◆ WHAT YOU NEED TO DO ◆
Return each record verbatim, images excluded.

%%

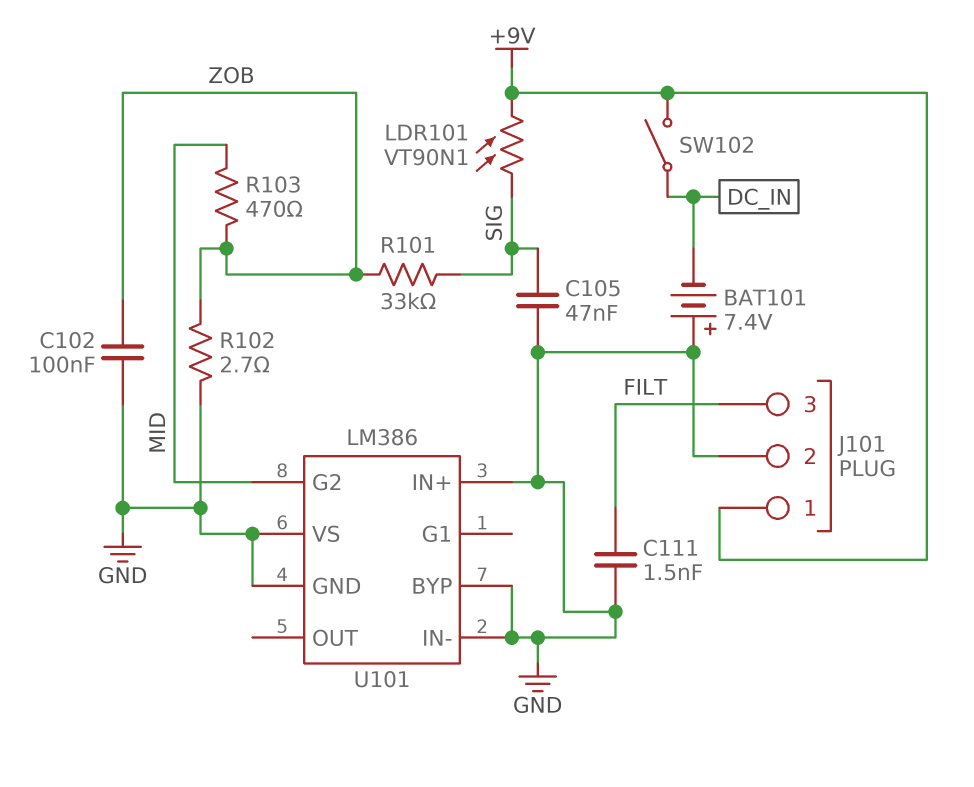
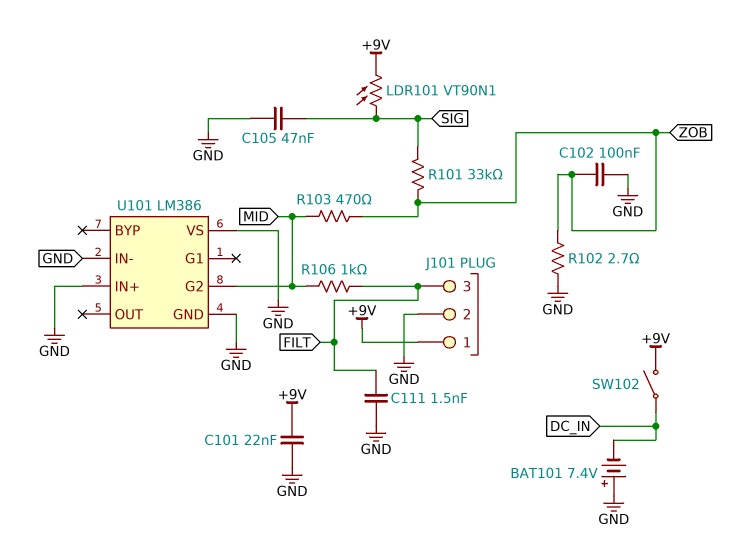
C101: none -> 22nF (+9V, GND)
R106: none -> 1k (FILT, MID)
U101 pin BYP: GND -> none

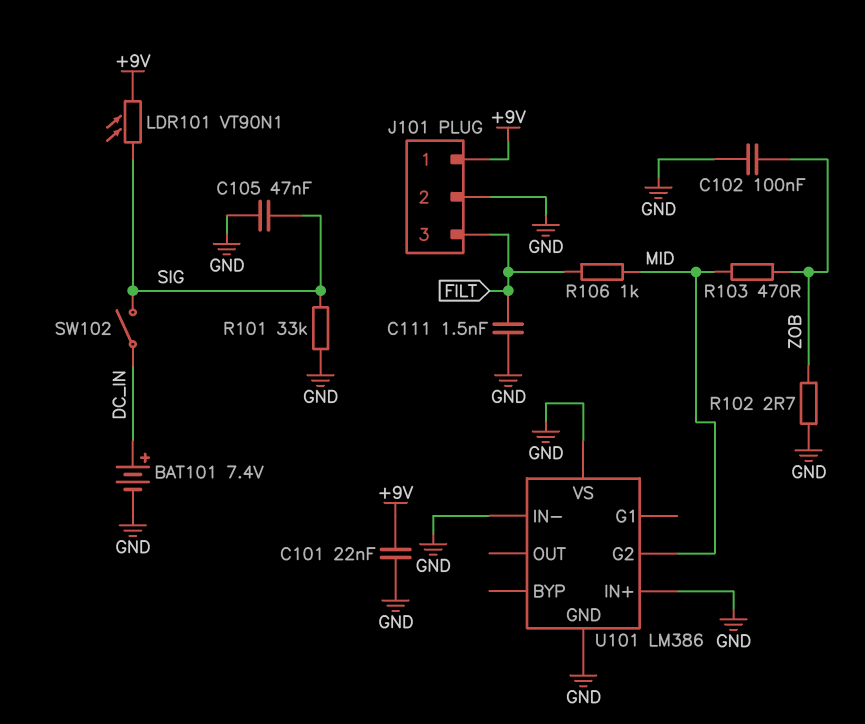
BAT101: 7.4V (plus GND, minus DC_IN) -> 7.4V (plus DC_IN, minus GND)
R101: 33k (SIG, ZOB) -> 33k (GND, SIG)
SW102: switch (+9V, DC_IN) -> switch (DC_IN, SIG)

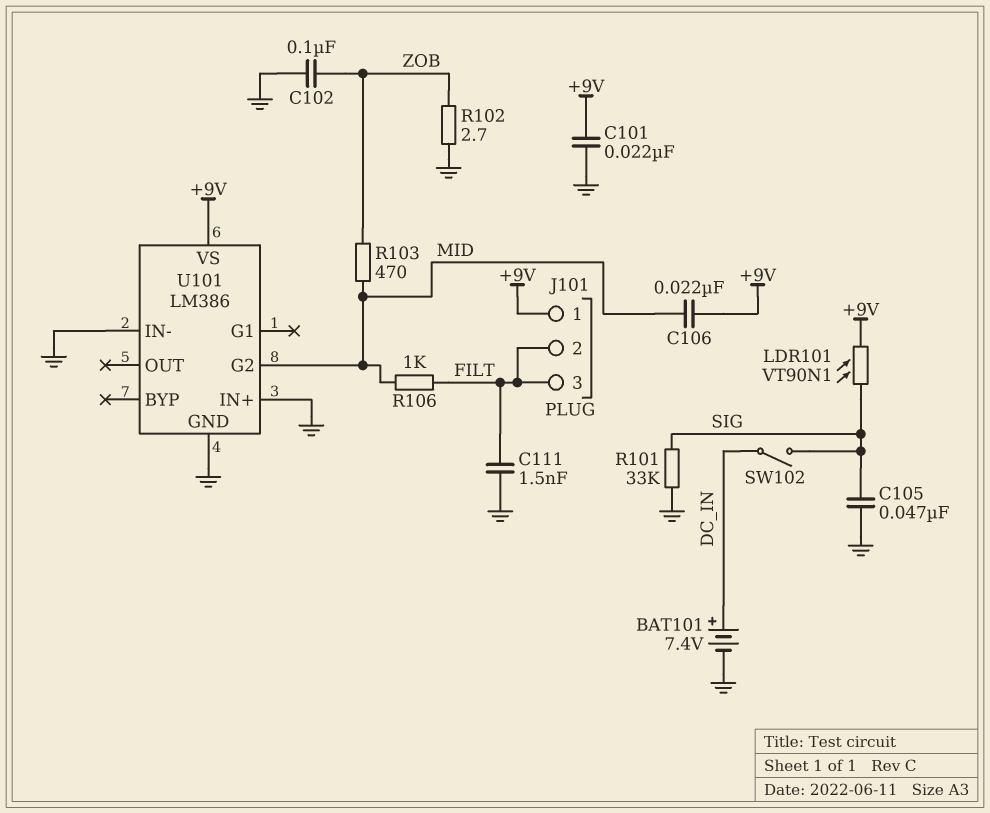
C106: none -> 22nF (+9V, MID)
J101 pin 2: GND -> FILT
U101 pin VS: GND -> +9V

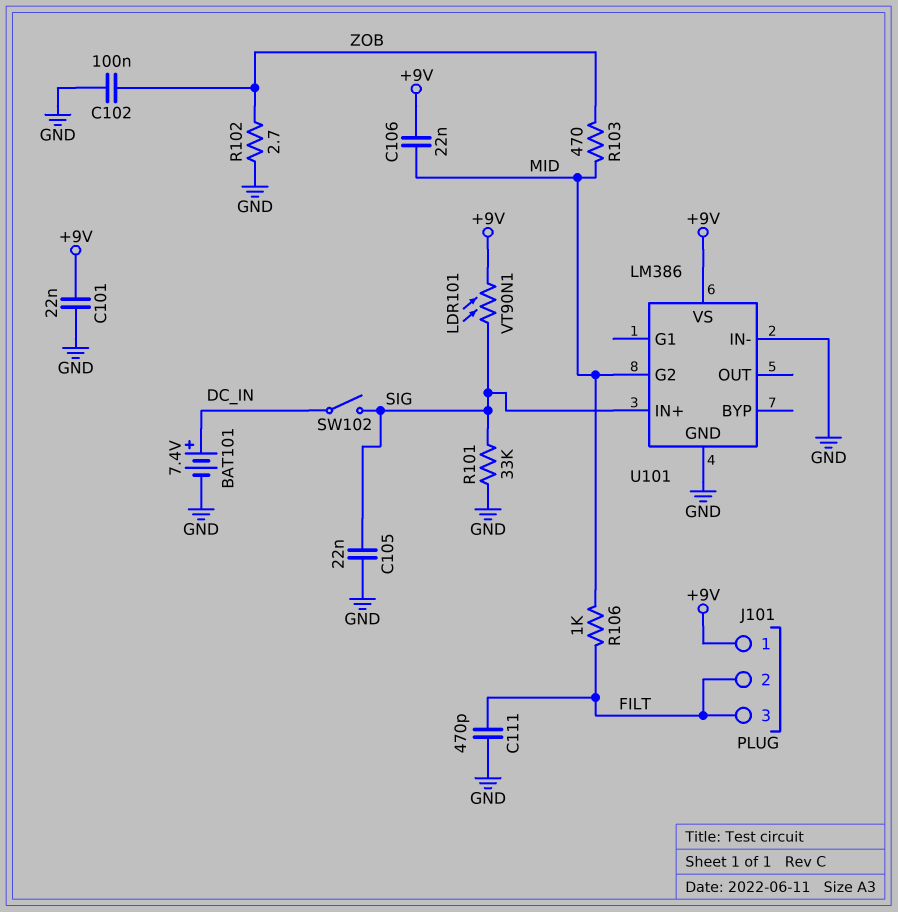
C105: 47nF (GND, SIG) -> 22nF (GND, SIG)
C111: 1.5nF (FILT, GND) -> 470pF (FILT, GND)
U101 pin IN+: GND -> SIG

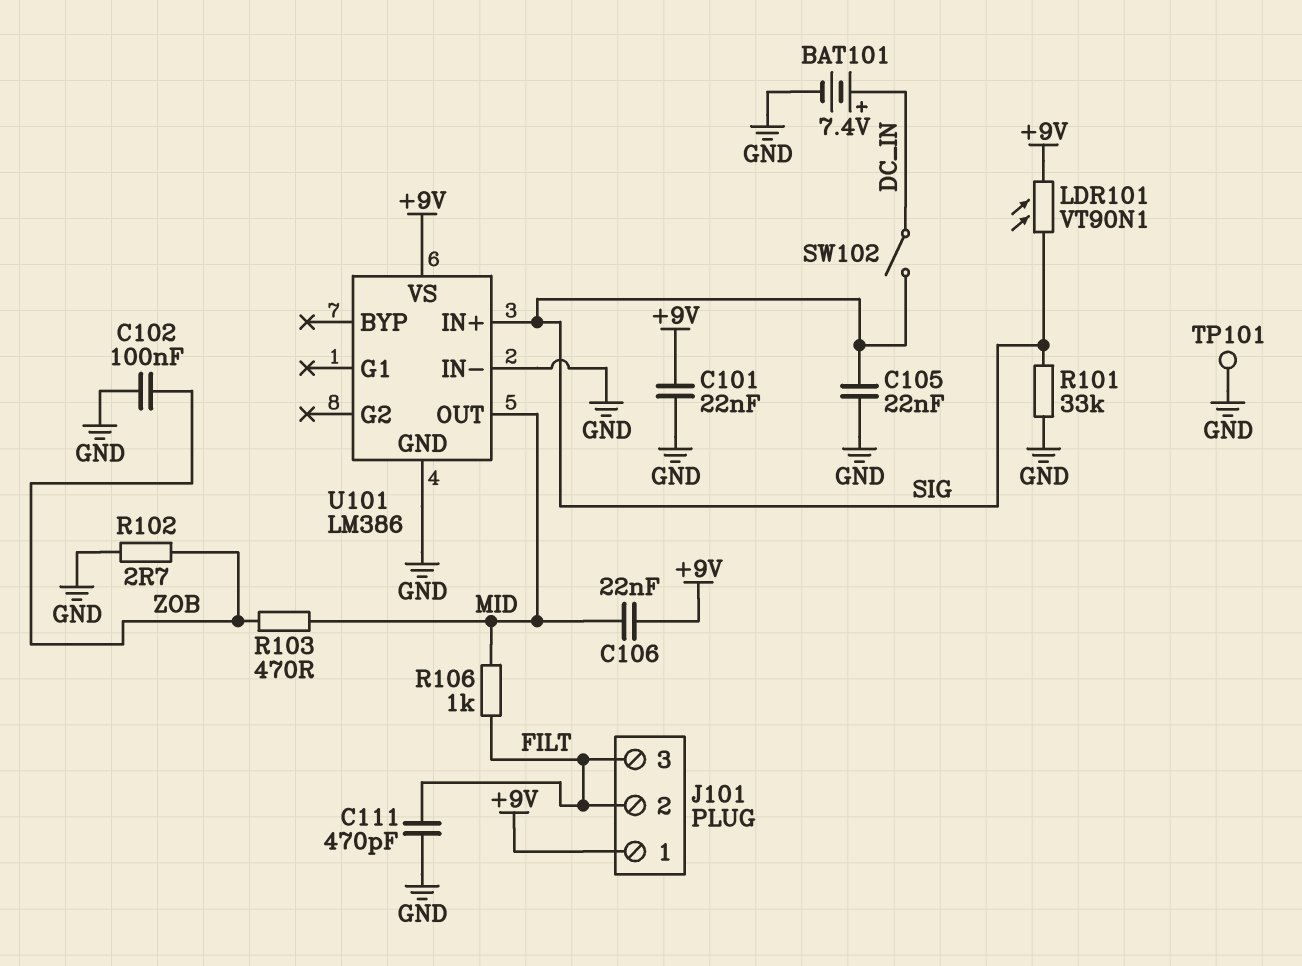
TP101: none -> test point (GND)
U101 pin G2: MID -> none
U101 pin OUT: none -> MID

%%

◆ SOLUTION TO THIS TASK ◆
C101: none -> 22nF (+9V, GND)
R106: none -> 1k (FILT, MID)
U101 pin BYP: GND -> none

BAT101: 7.4V (plus GND, minus DC_IN) -> 7.4V (plus DC_IN, minus GND)
R101: 33k (SIG, ZOB) -> 33k (GND, SIG)
SW102: switch (+9V, DC_IN) -> switch (DC_IN, SIG)

C106: none -> 22nF (+9V, MID)
J101 pin 2: GND -> FILT
U101 pin VS: GND -> +9V

C105: 47nF (GND, SIG) -> 22nF (GND, SIG)
C111: 1.5nF (FILT, GND) -> 470pF (FILT, GND)
U101 pin IN+: GND -> SIG

TP101: none -> test point (GND)
U101 pin G2: MID -> none
U101 pin OUT: none -> MID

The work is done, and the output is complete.